# About this exercise
Copy every line of the entries that includes the word "yellow".

Dataset excerpts
=== Section Start ===

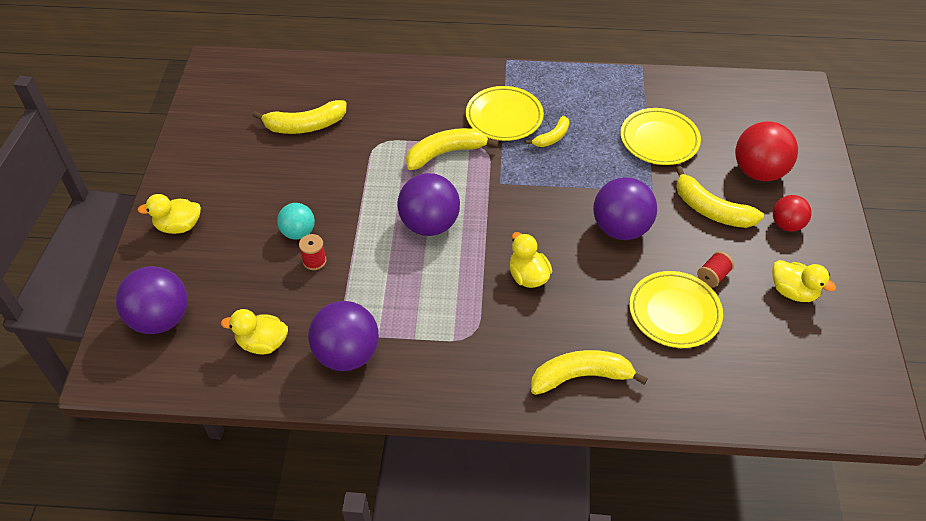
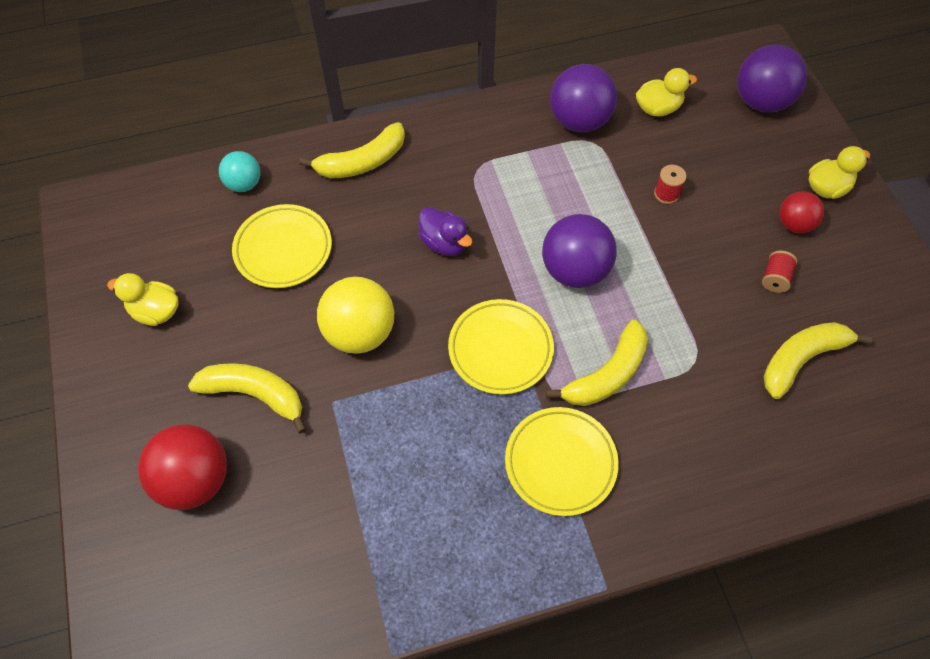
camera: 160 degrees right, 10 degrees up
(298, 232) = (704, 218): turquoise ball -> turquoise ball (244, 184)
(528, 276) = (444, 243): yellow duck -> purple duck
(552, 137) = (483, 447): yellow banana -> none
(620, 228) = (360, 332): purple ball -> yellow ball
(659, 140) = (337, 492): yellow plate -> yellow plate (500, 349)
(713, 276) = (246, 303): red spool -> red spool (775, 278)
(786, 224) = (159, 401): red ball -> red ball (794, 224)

=== Section End ===

# Answer box
(528, 276) = (444, 243): yellow duck -> purple duck
(552, 137) = (483, 447): yellow banana -> none
(620, 228) = (360, 332): purple ball -> yellow ball
(659, 140) = (337, 492): yellow plate -> yellow plate (500, 349)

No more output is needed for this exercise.